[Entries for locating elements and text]
## Begin

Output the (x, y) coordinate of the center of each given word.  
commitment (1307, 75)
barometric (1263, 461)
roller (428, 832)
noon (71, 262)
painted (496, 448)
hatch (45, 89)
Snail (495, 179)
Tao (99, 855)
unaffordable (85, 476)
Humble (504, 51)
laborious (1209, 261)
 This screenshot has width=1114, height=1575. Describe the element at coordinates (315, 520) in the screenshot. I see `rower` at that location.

## End

What is asked>
Reproduce every line of the listing above without any changes.

The result>
Output the (x, y) coordinate of the center of each given word.  
commitment (1307, 75)
barometric (1263, 461)
roller (428, 832)
noon (71, 262)
painted (496, 448)
hatch (45, 89)
Snail (495, 179)
Tao (99, 855)
unaffordable (85, 476)
Humble (504, 51)
laborious (1209, 261)
 This screenshot has width=1114, height=1575. Describe the element at coordinates (315, 520) in the screenshot. I see `rower` at that location.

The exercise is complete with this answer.